> _Work instructions_:
Among the lines of the data, copy those that hold "none".

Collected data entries
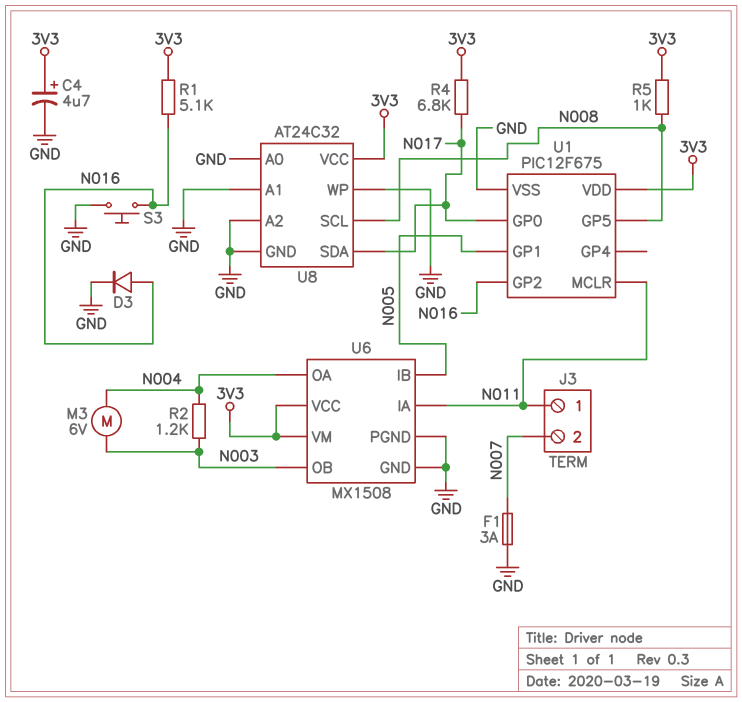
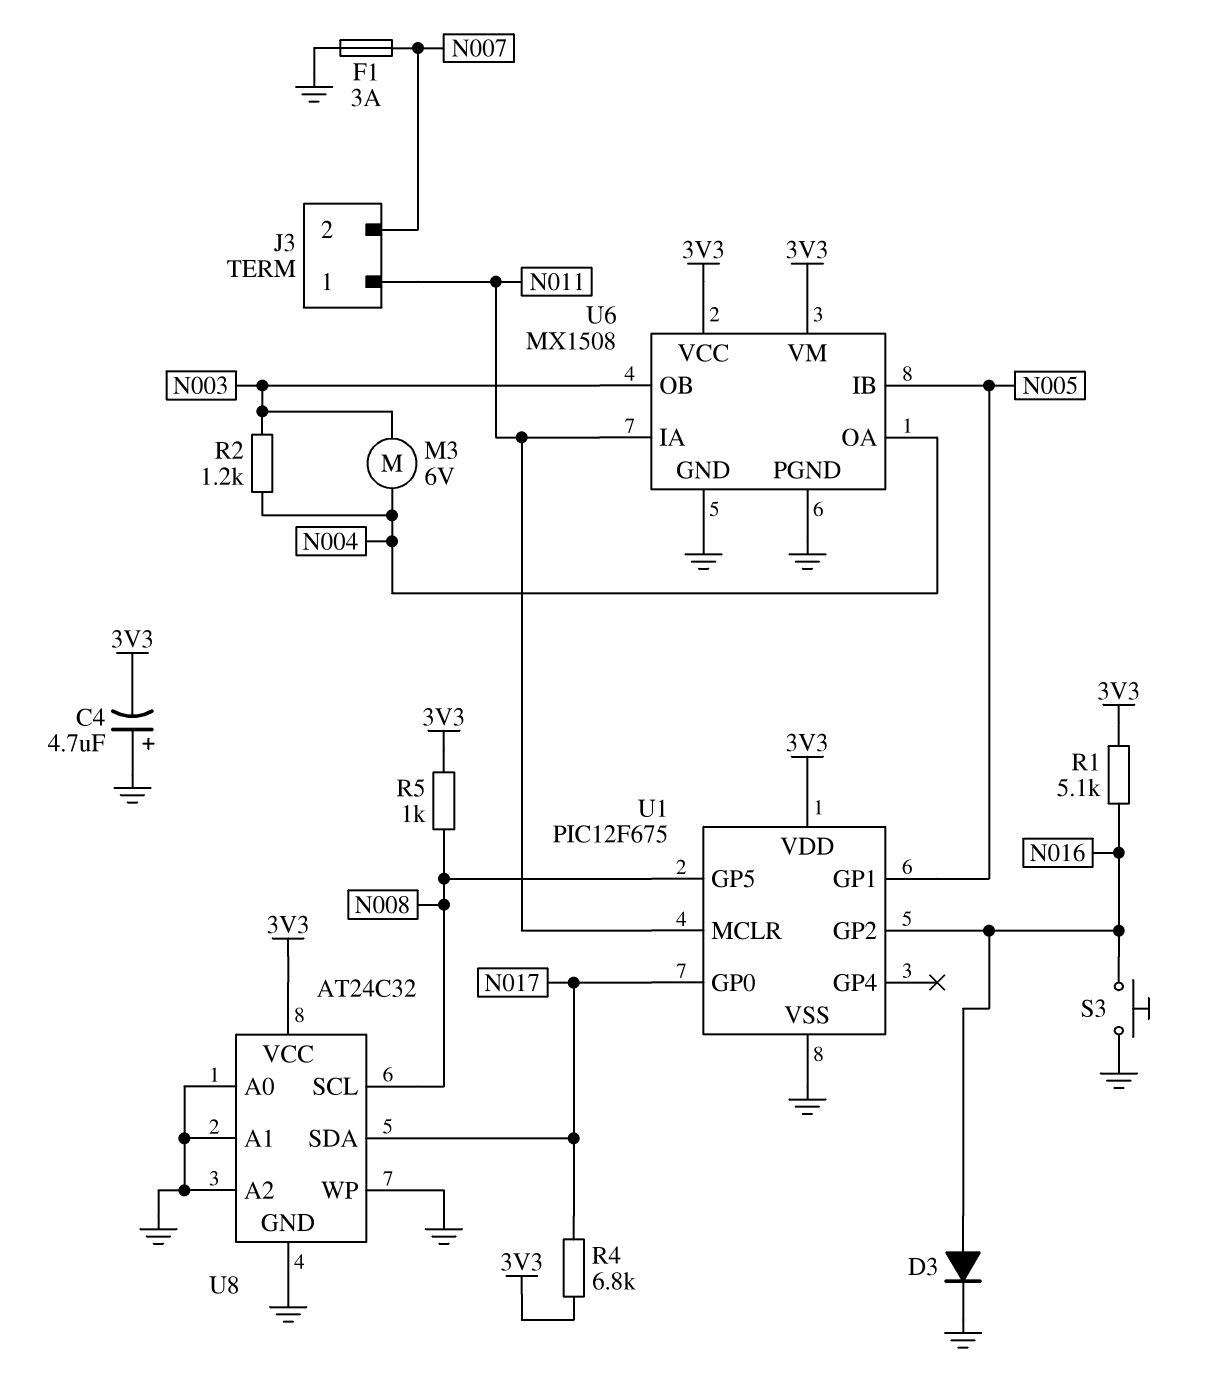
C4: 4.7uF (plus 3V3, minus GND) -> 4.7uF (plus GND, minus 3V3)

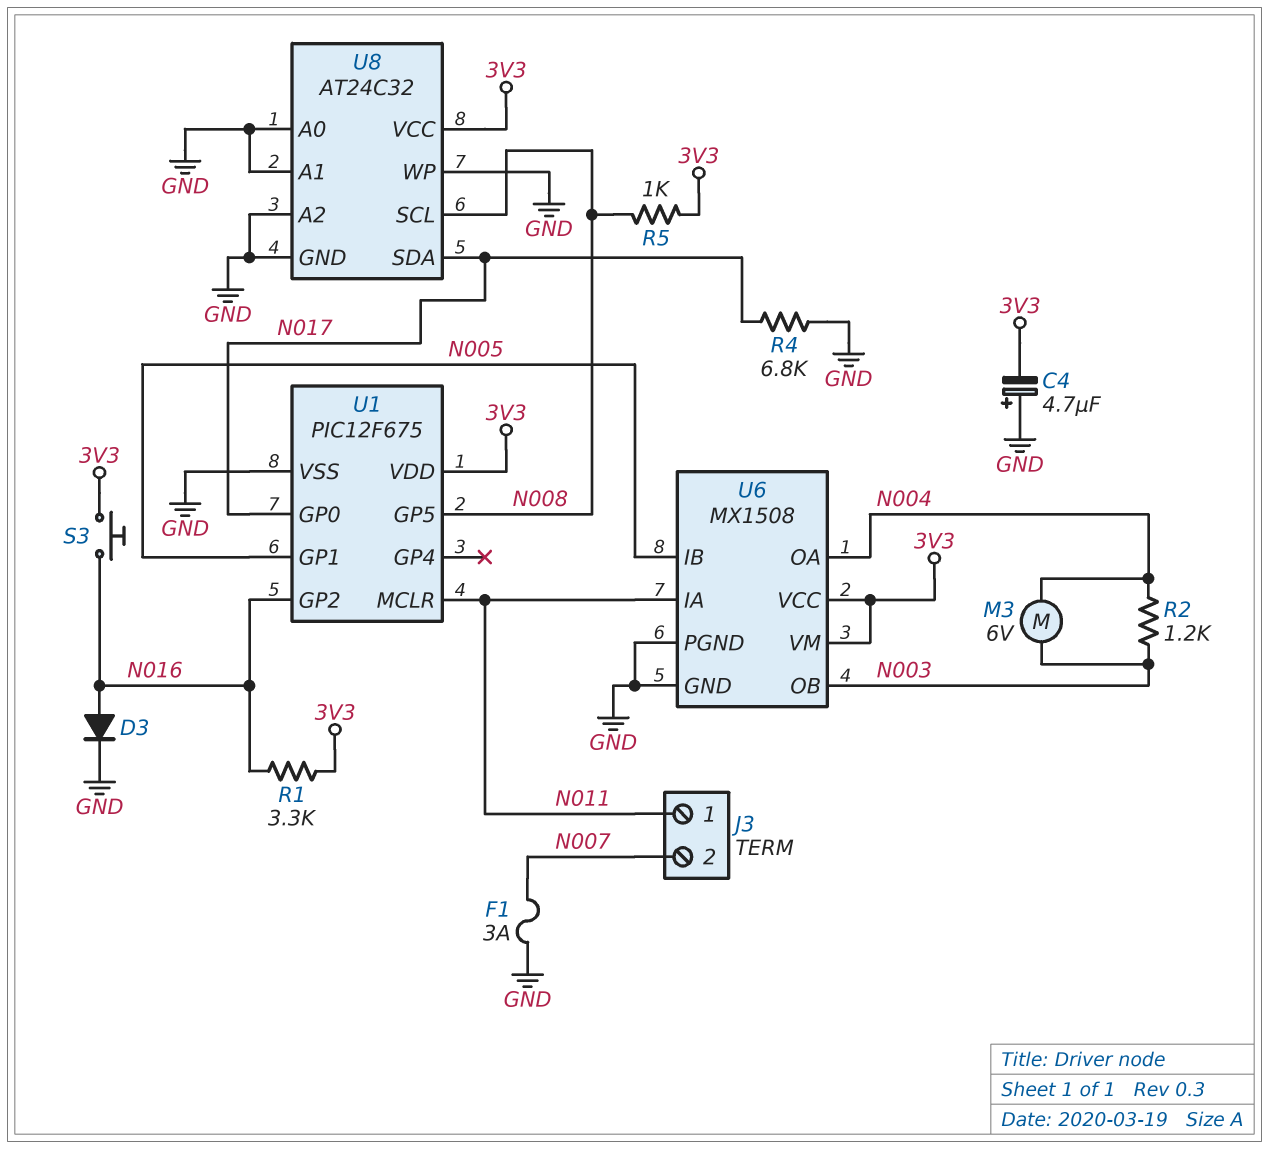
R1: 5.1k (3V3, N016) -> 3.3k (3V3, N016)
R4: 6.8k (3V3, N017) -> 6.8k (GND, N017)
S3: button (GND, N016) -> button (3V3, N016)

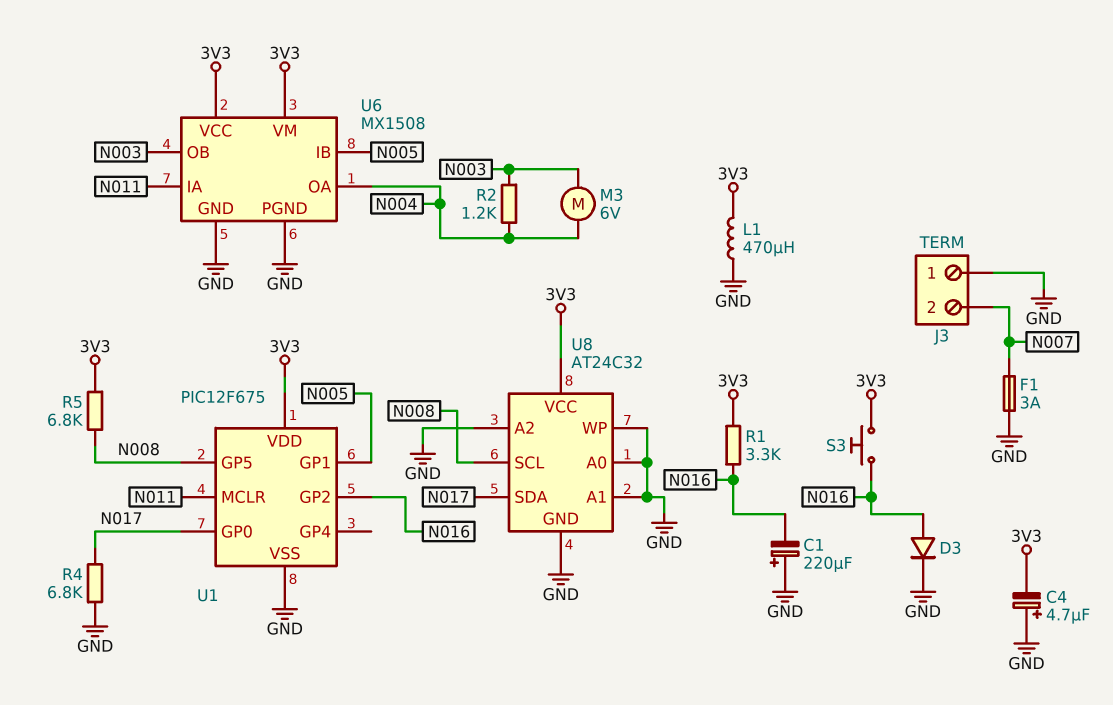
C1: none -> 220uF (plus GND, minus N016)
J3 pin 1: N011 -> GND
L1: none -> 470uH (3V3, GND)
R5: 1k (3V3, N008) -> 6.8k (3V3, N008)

> _Solution for this exercise_:
C1: none -> 220uF (plus GND, minus N016)
L1: none -> 470uH (3V3, GND)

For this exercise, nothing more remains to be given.